Segment Start: Records to process
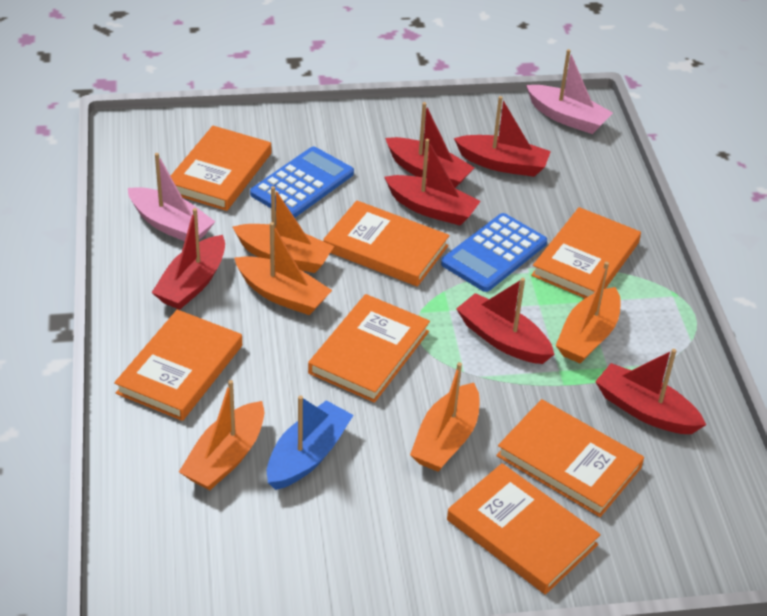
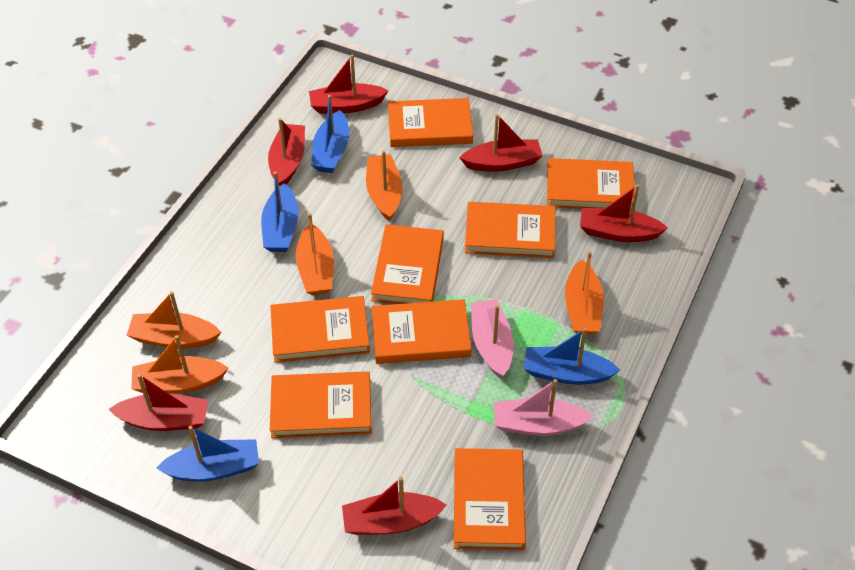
blue boat: 1 -> 4
blue calculator: 2 -> 0
orange book: 7 -> 8

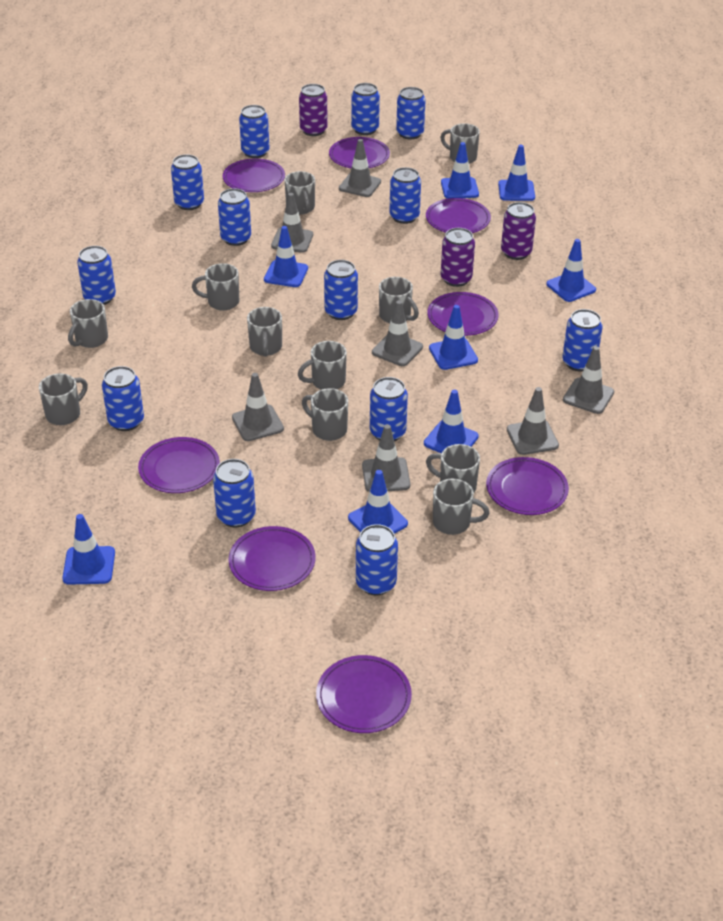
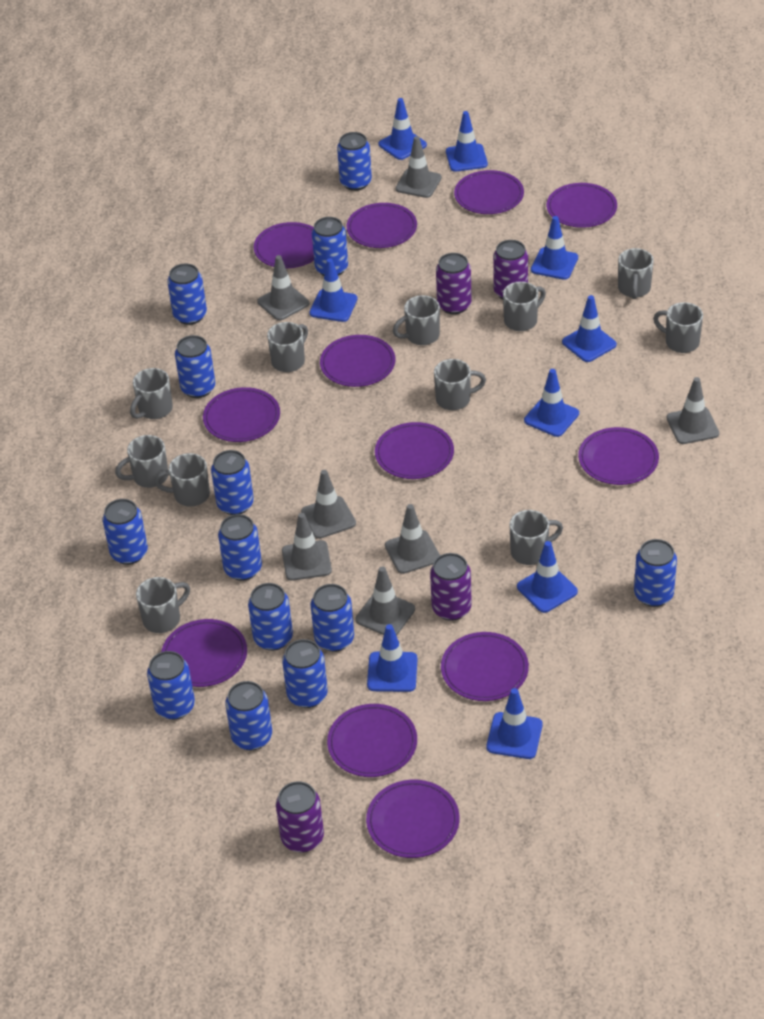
blue traffic cone: 8 -> 9
purple can: 3 -> 4
purple plate: 8 -> 12

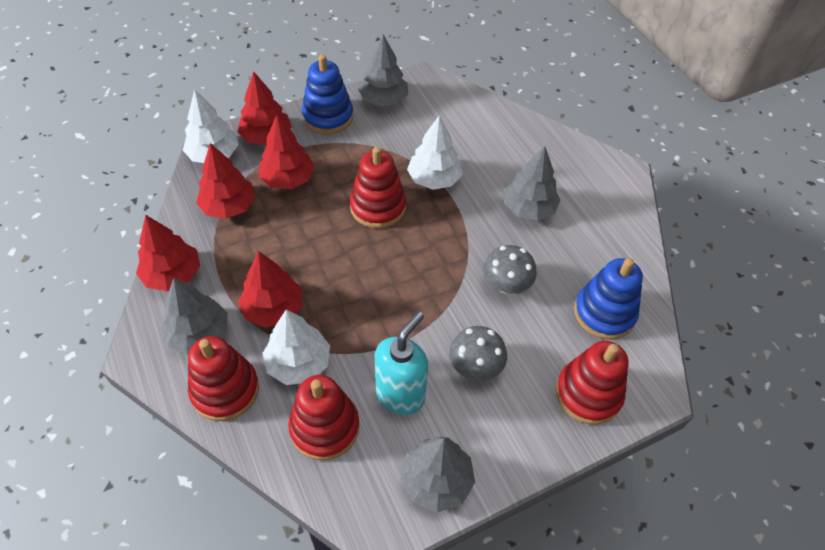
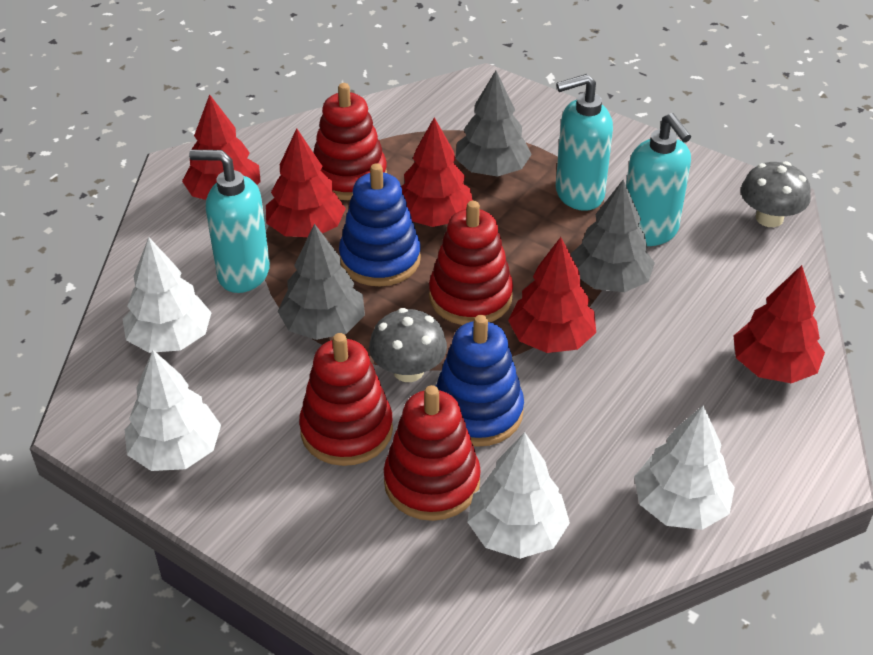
grey tree: 4 -> 3
turquoise soap dispenser: 1 -> 3
white tree: 3 -> 4

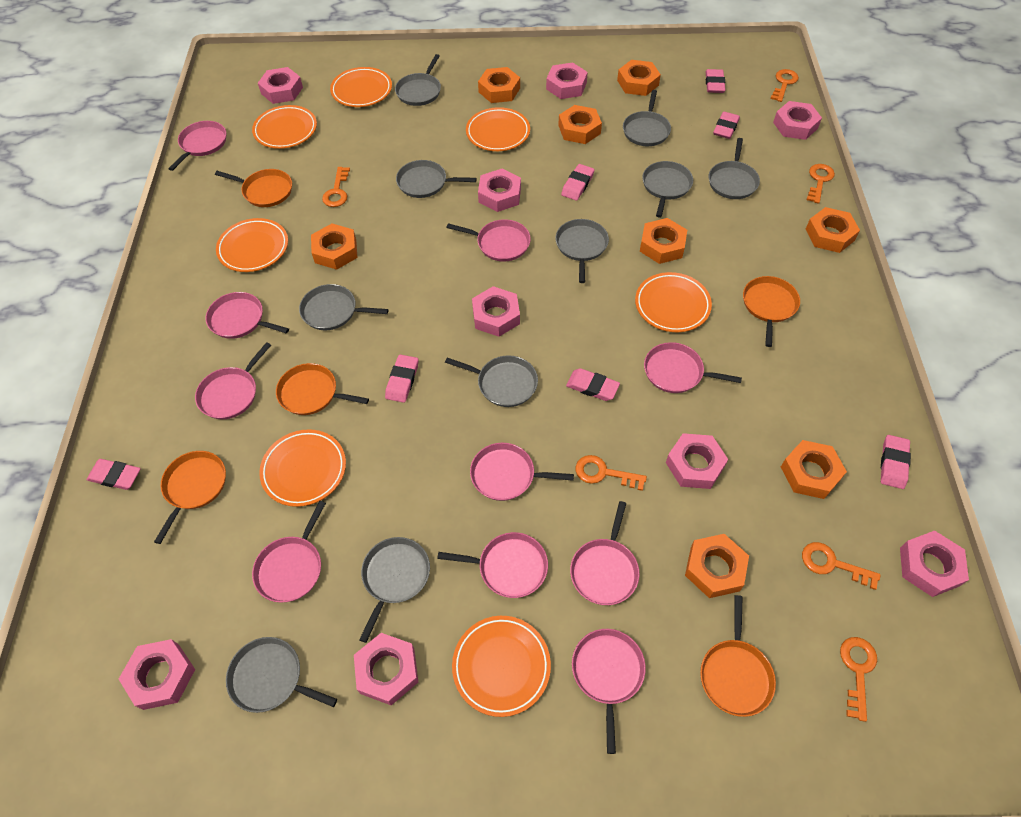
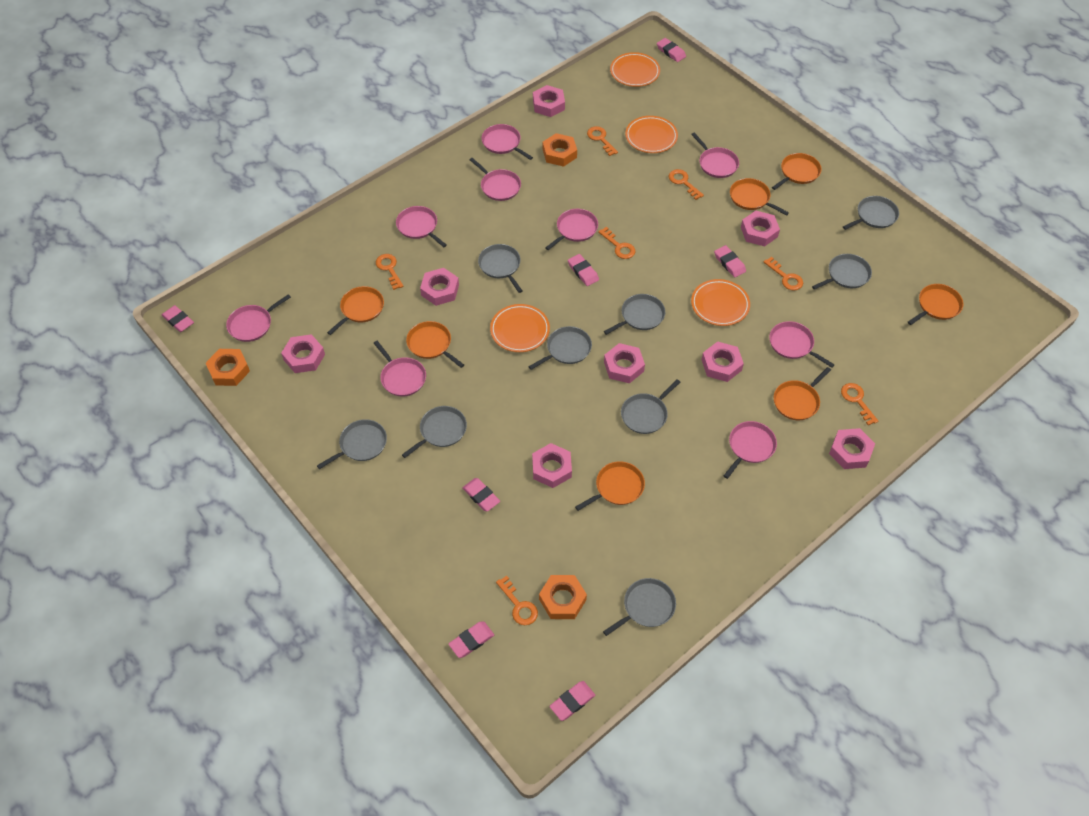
grey pan: 10 -> 9
orange key: 6 -> 7
orange nut: 8 -> 3
orange pan: 5 -> 7
orange plate: 7 -> 4
pink nut: 9 -> 8
pink pan: 10 -> 9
Segment End: Records to process
Work task: Copy out each line of the data in which the word "orange" appears.

Solved exercise:
orange book: 7 -> 8
orange key: 6 -> 7
orange nut: 8 -> 3
orange pan: 5 -> 7
orange plate: 7 -> 4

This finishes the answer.